## RECORDS SHOWN
· · · · · · ·
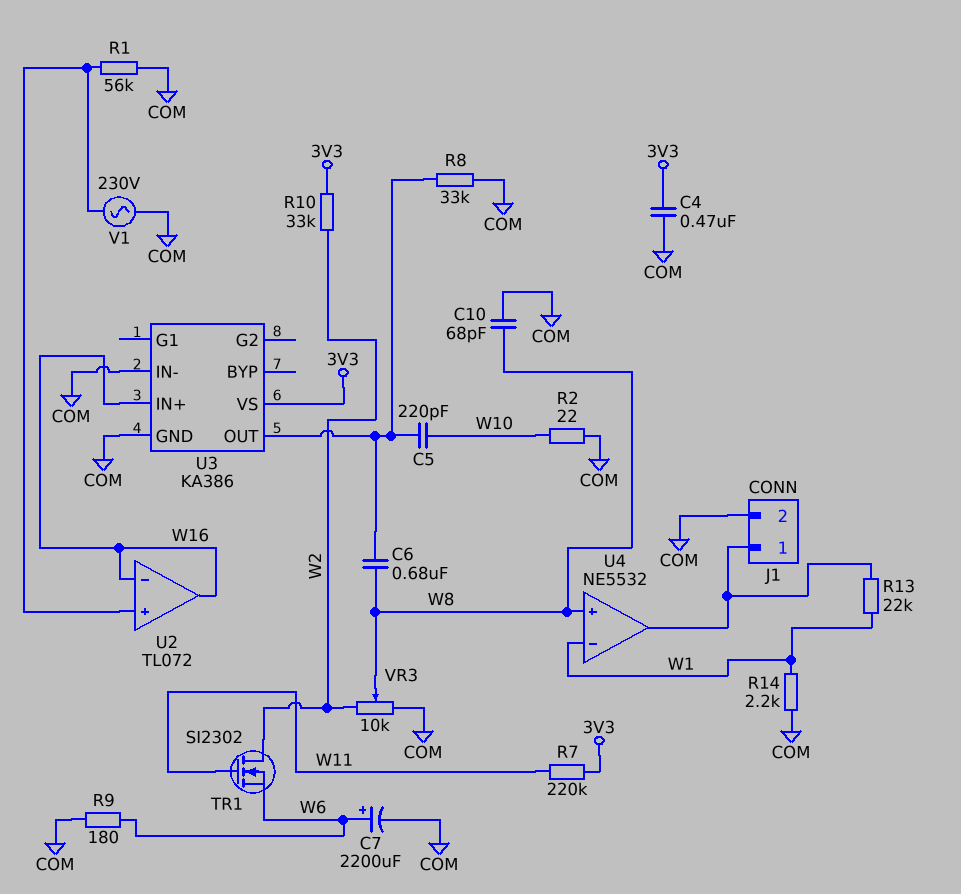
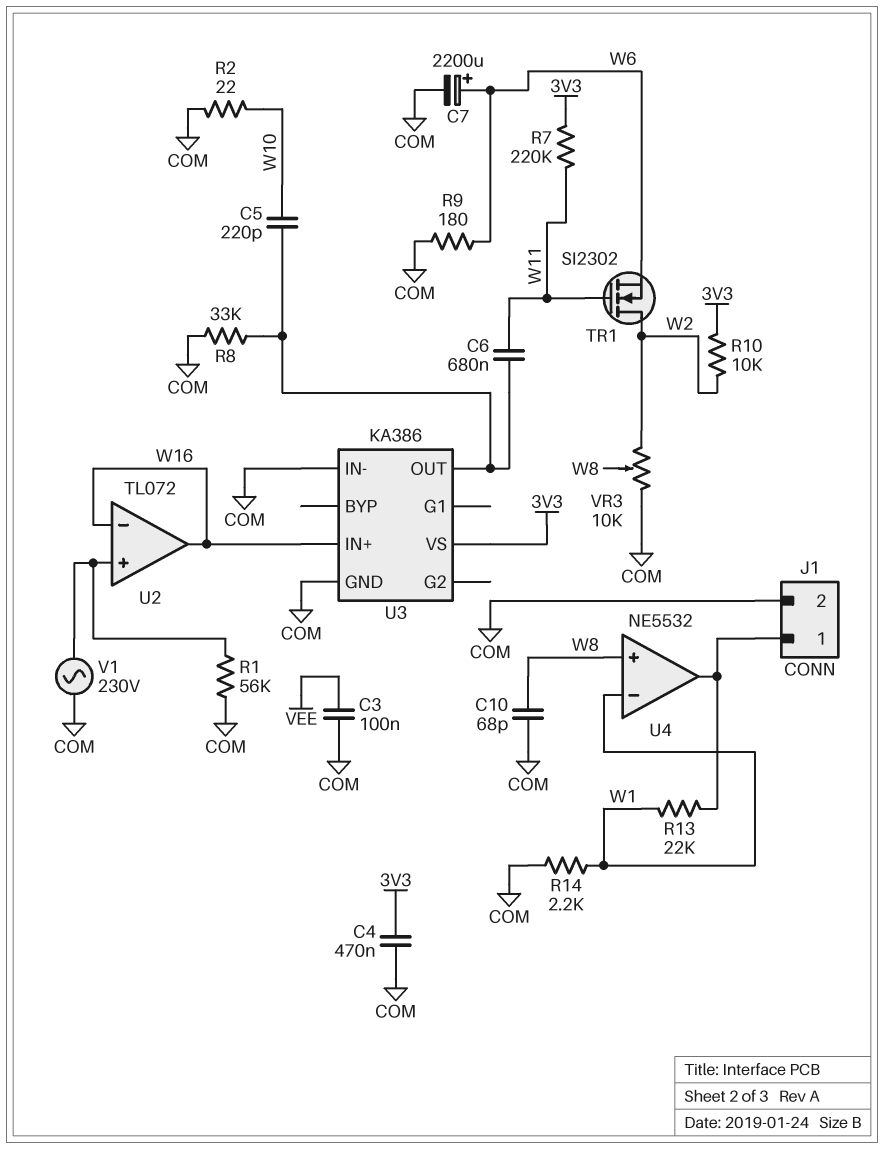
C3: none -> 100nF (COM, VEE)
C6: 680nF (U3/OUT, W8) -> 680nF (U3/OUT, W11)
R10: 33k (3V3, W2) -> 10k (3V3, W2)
· · · · · · ·
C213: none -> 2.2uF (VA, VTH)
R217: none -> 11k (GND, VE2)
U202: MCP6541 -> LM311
· · · · · · ·
## DIRECTIONS FOR THIS TASK
The answer must consist of each line from the data that includes the string "none".

## TASK RESULT
C3: none -> 100nF (COM, VEE)
C213: none -> 2.2uF (VA, VTH)
R217: none -> 11k (GND, VE2)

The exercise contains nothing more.